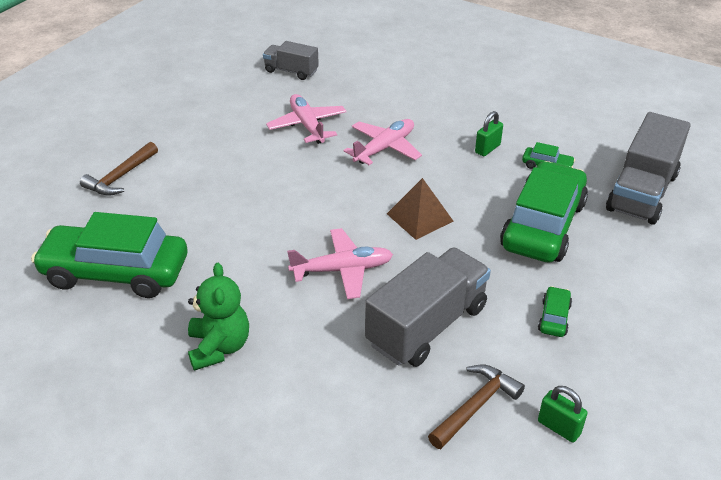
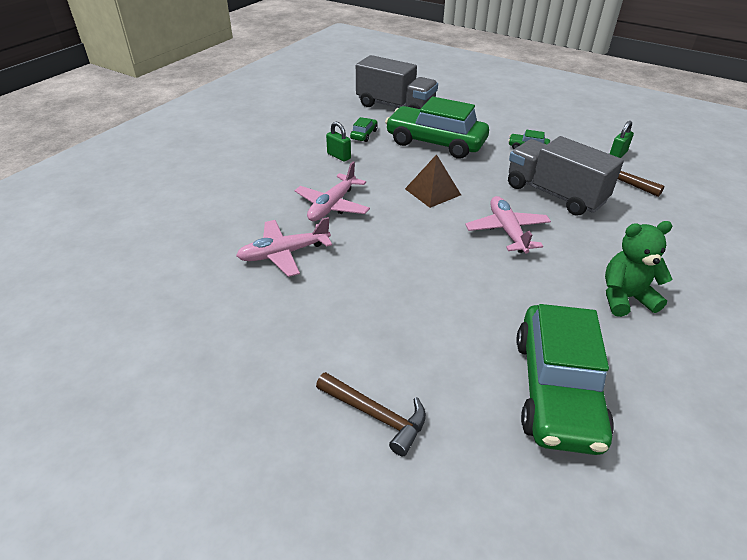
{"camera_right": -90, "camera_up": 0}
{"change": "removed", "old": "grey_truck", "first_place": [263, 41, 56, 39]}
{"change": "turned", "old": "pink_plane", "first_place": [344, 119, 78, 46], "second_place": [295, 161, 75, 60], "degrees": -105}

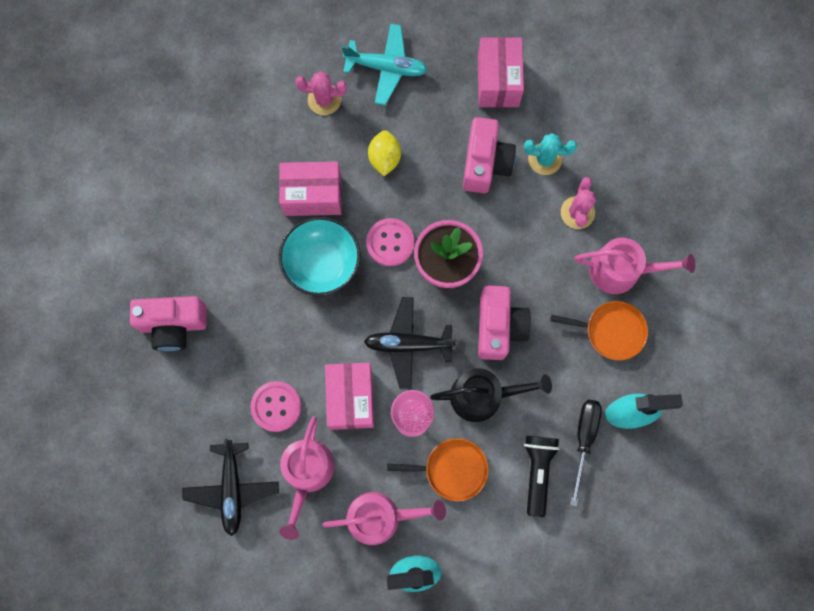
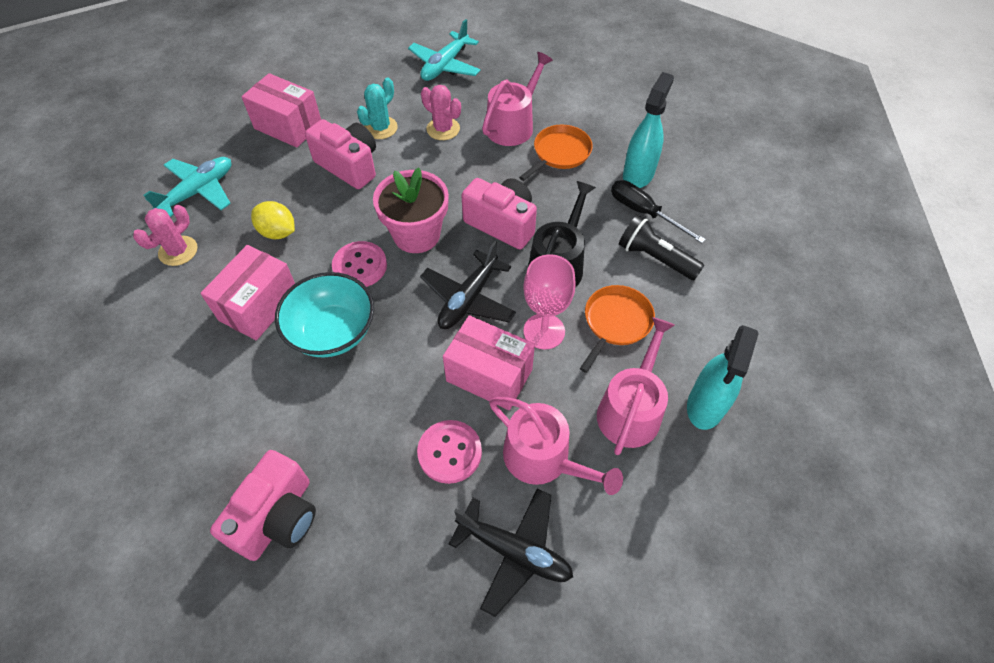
{"camera_right": -60, "camera_up": -20}
{"change": "added", "new": "turquoise_plane", "second_place": [408, 19, 73, 62]}

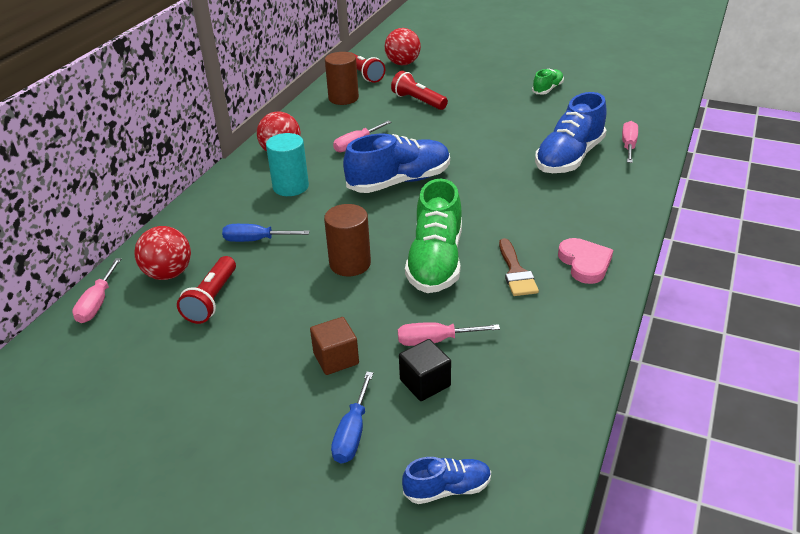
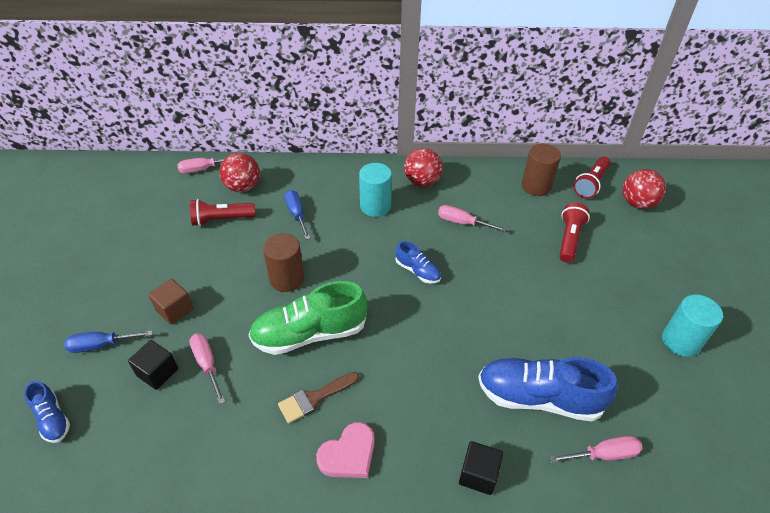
{"camera_right": 65, "camera_up": 10}
{"change": "resized", "old": "blue_shoe", "first_place": [343, 134, 107, 59], "second_place": [396, 241, 45, 43], "factor": 0.51}
{"change": "replaced", "old": "green_shoe", "new": "turquoise_cylinder", "first_place": [532, 69, 32, 25], "second_place": [662, 295, 61, 62]}
{"change": "added", "new": "black_cube", "second_place": [459, 441, 44, 54]}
++++++
■ ACTIVITY
Without the pictures, repeat the listing word for word.

■ SOLUTION BELOW
{"camera_right": -90, "camera_up": 0}
{"change": "removed", "old": "grey_truck", "first_place": [263, 41, 56, 39]}
{"change": "turned", "old": "pink_plane", "first_place": [344, 119, 78, 46], "second_place": [295, 161, 75, 60], "degrees": -105}

{"camera_right": -60, "camera_up": -20}
{"change": "added", "new": "turquoise_plane", "second_place": [408, 19, 73, 62]}

{"camera_right": 65, "camera_up": 10}
{"change": "resized", "old": "blue_shoe", "first_place": [343, 134, 107, 59], "second_place": [396, 241, 45, 43], "factor": 0.51}
{"change": "replaced", "old": "green_shoe", "new": "turquoise_cylinder", "first_place": [532, 69, 32, 25], "second_place": [662, 295, 61, 62]}
{"change": "added", "new": "black_cube", "second_place": [459, 441, 44, 54]}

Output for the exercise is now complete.